Top of Data provided

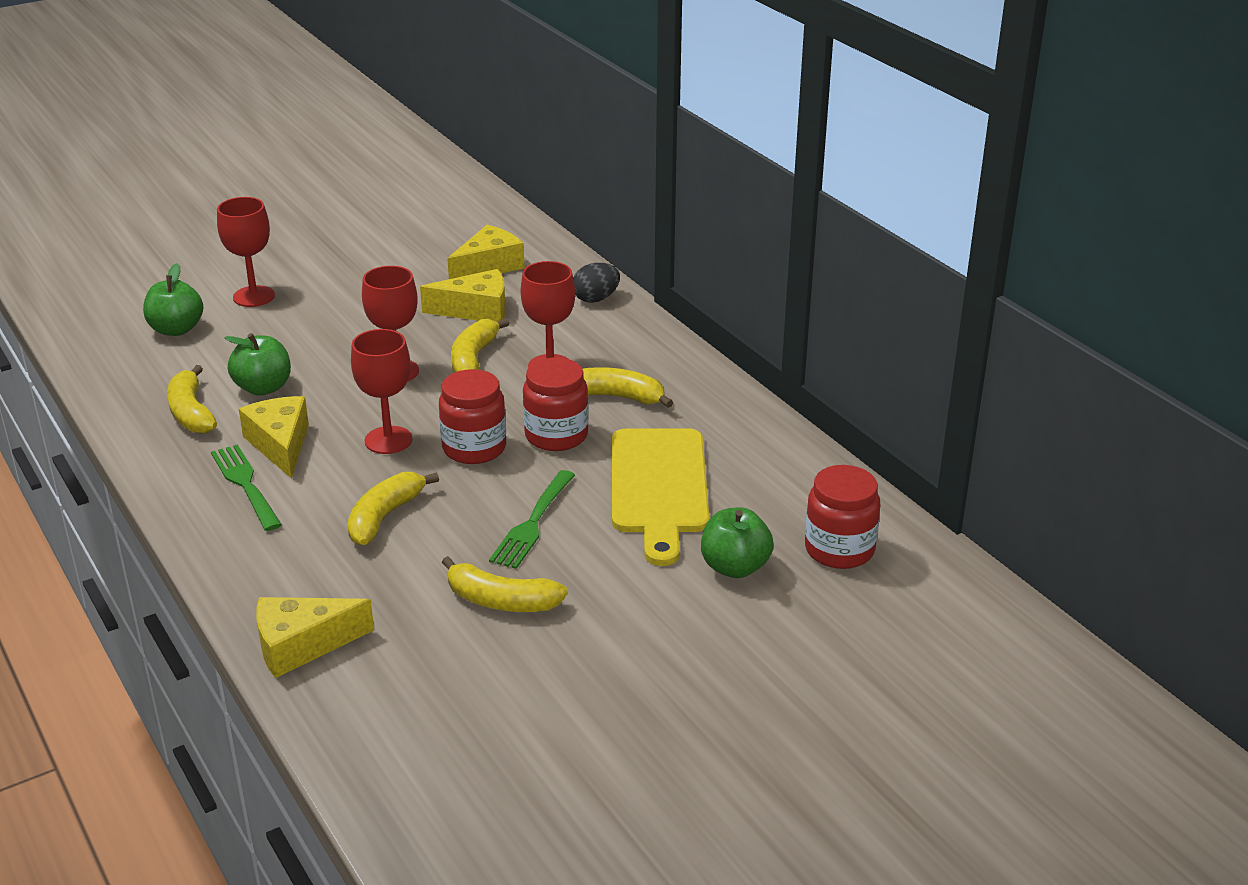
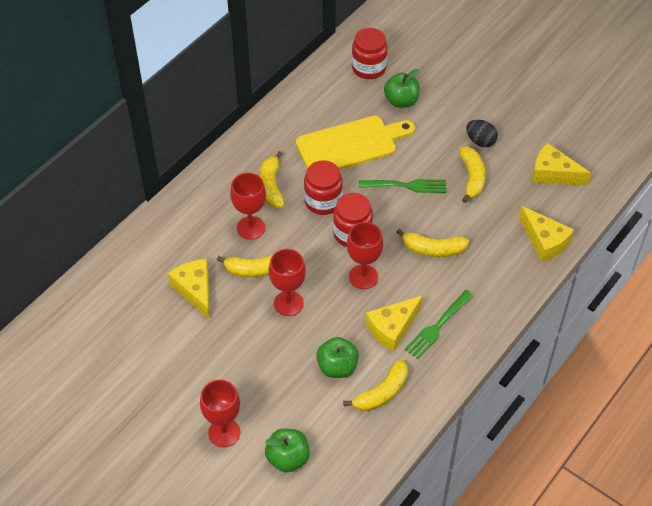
camera: 110 degrees left, 20 degrees up
(488, 266) = (130, 305): yellow cheese -> yellow cheese (553, 173)
(596, 299) = (157, 231): black egg -> black egg (480, 141)

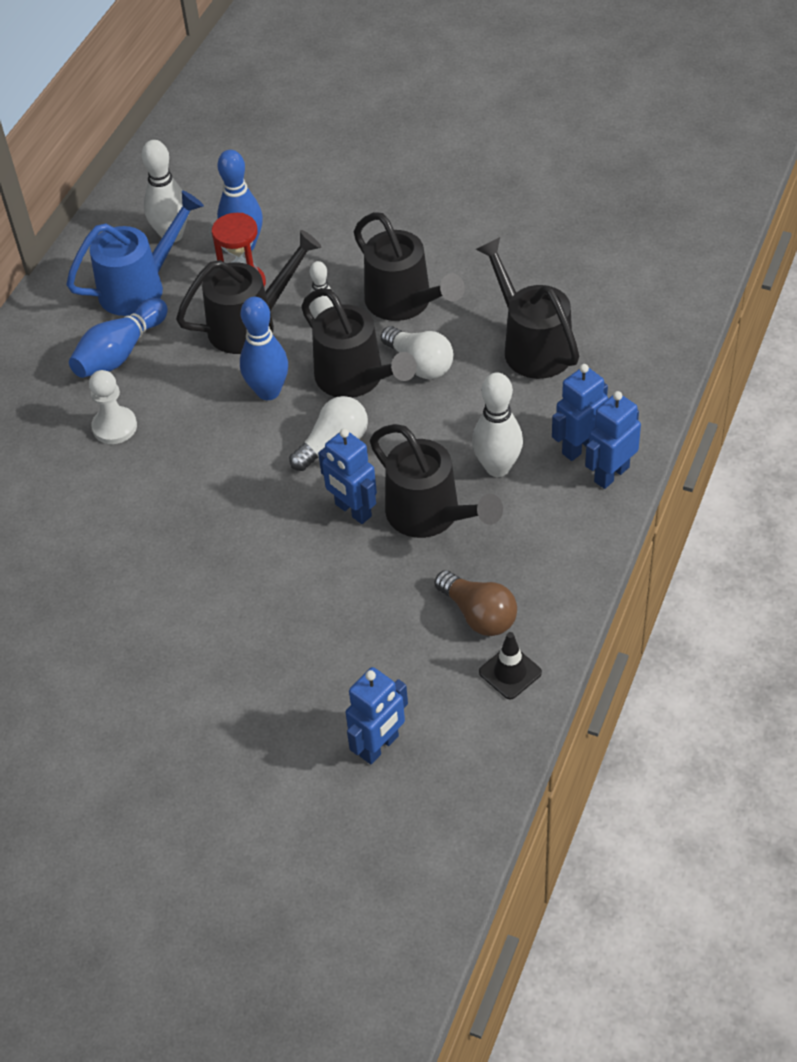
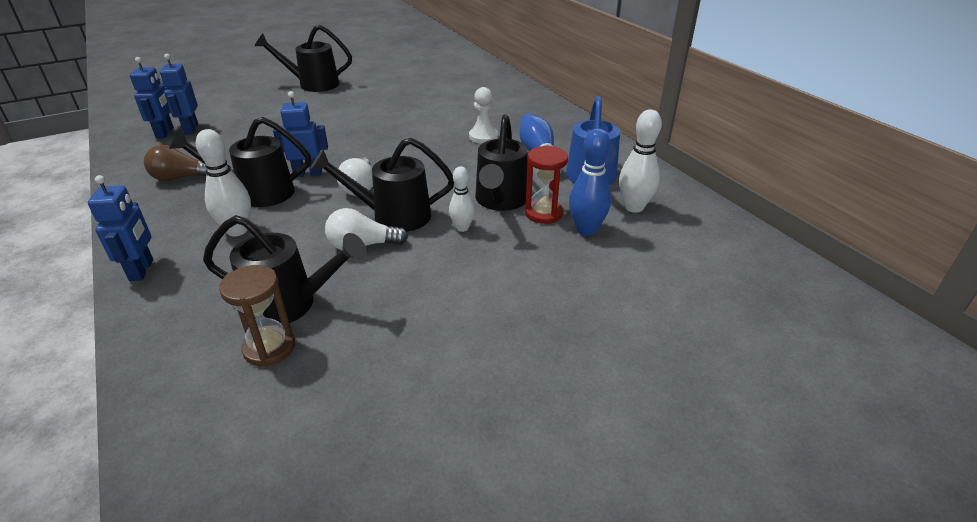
camera: 125 degrees right, 15 degrees down
(268, 391) = (434, 184): blue bowling pin -> none
(405, 303) = (426, 268): black watering can -> black watering can (312, 84)
(510, 672) = (140, 171): black traffic cone -> none
(578, 318) = (269, 348): none -> brown hourglass
(579, 447) = (183, 270): blue robot -> blue robot (165, 133)

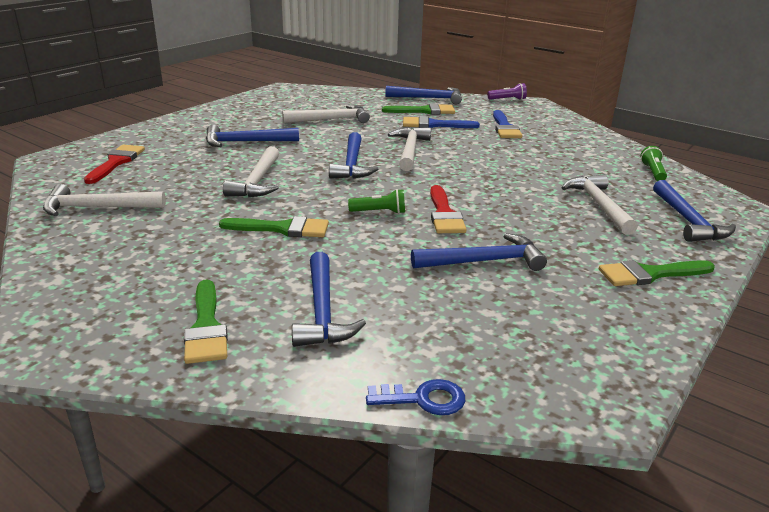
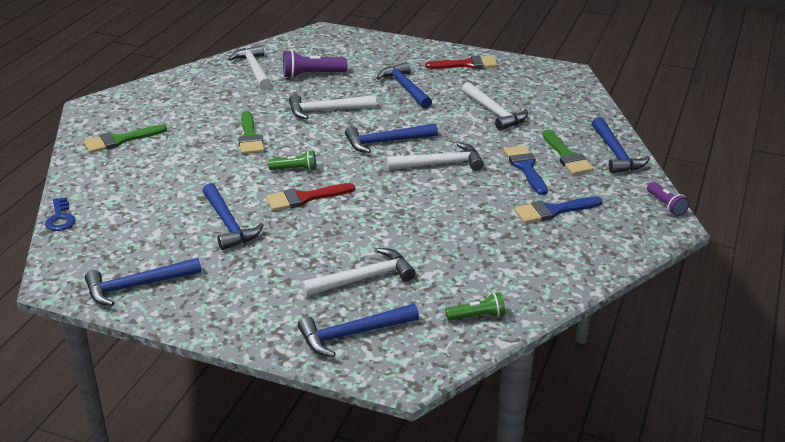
camera: 75 degrees right, 5 degrees up
(116, 162) = (331, 53): red brush -> red brush (467, 64)
(159, 178) = (312, 75): none -> purple flashlight
(322, 311) = (144, 172): blue hammer -> blue hammer (137, 286)
(379, 212) = (295, 169): green flashlight -> green flashlight turned 75 degrees counterclockwise
(649, 274) = (232, 305): green brush -> none

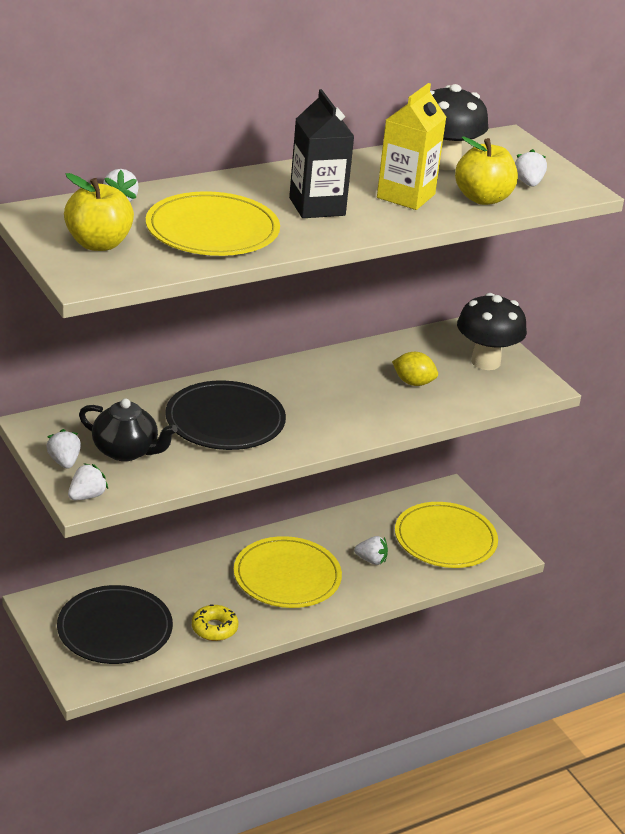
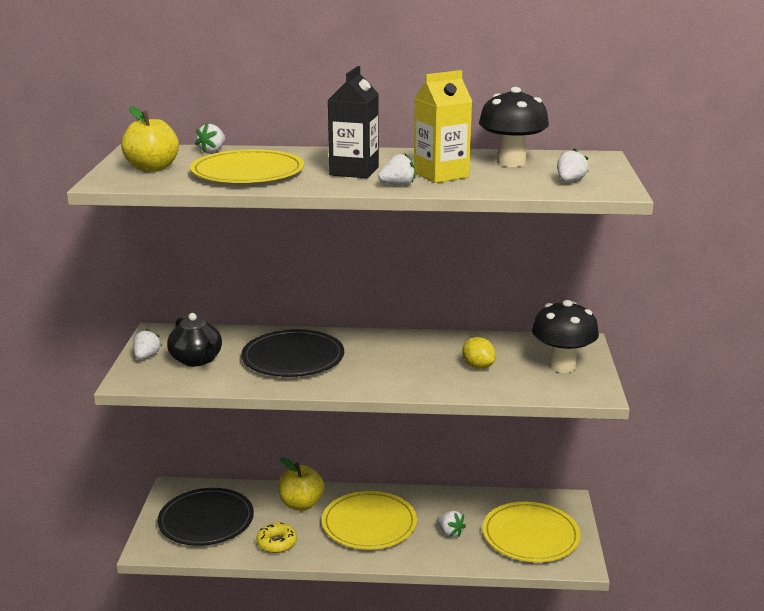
camera: 35 degrees right, 10 degrees down
(87, 496) = (133, 380): white strawberry -> white strawberry (398, 185)
(483, 198) = (509, 184): yellow apple -> yellow apple (301, 504)

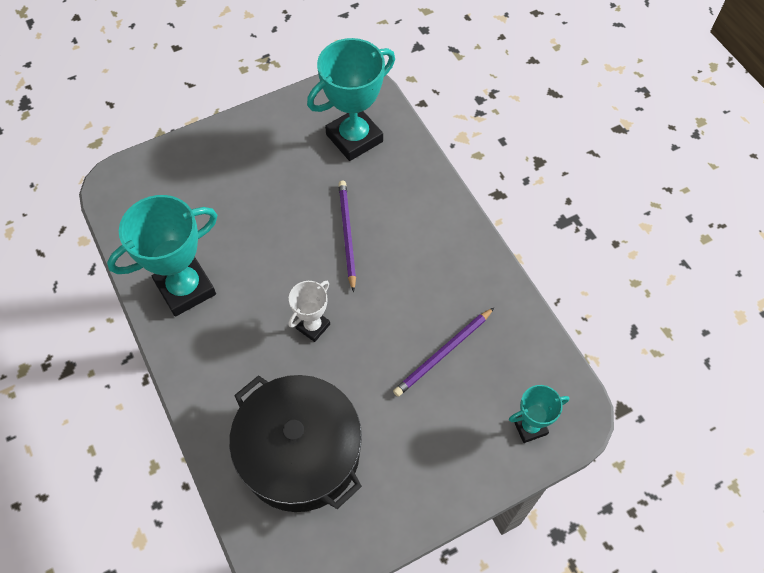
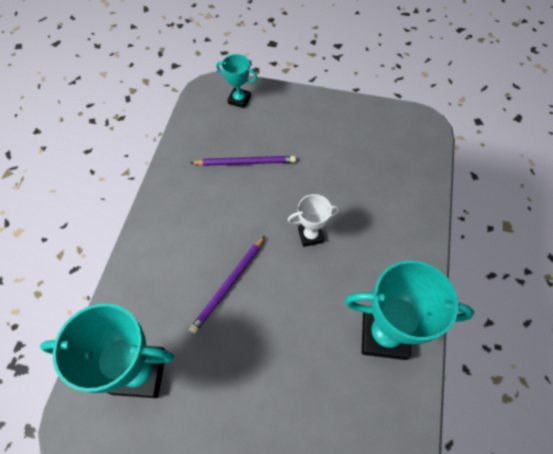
camera: 140 degrees left, 0 degrees up
(300, 453) = (376, 169): black pot -> none

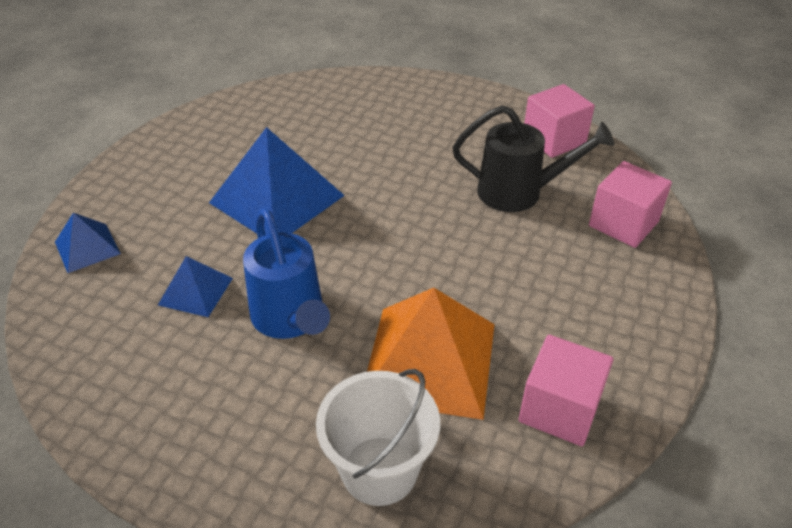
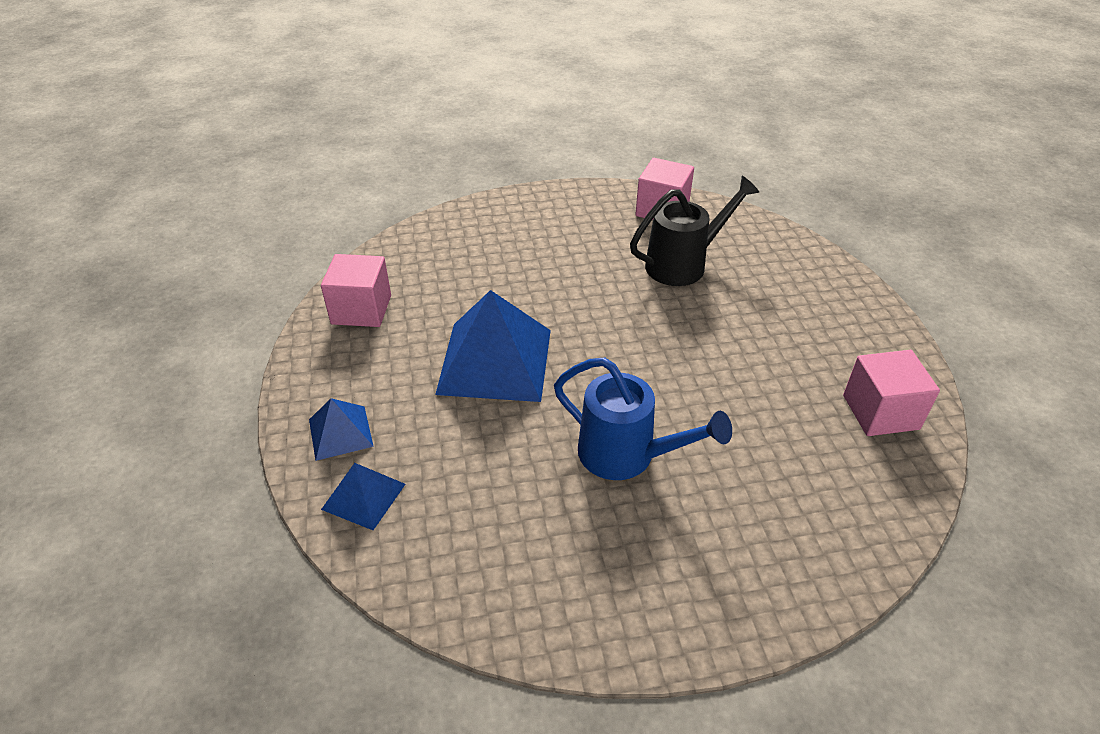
camera: 35 degrees left, 0 degrees up
(196, 291) = (519, 478): blue pyramid -> blue pyramid (340, 432)
(379, 470) = (820, 528): white bucket -> none
(430, 360) = (763, 427): orange pyramid -> none
(623, 224) = (778, 255): pink cube -> pink cube (361, 309)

Bottom of Data provided

## What needs to be done
Starting at the line that holds "(430, 360) = (763, 427): orange", set down each line exactly through the last line of the records above, and no others.

## Worked solution
(430, 360) = (763, 427): orange pyramid -> none
(623, 224) = (778, 255): pink cube -> pink cube (361, 309)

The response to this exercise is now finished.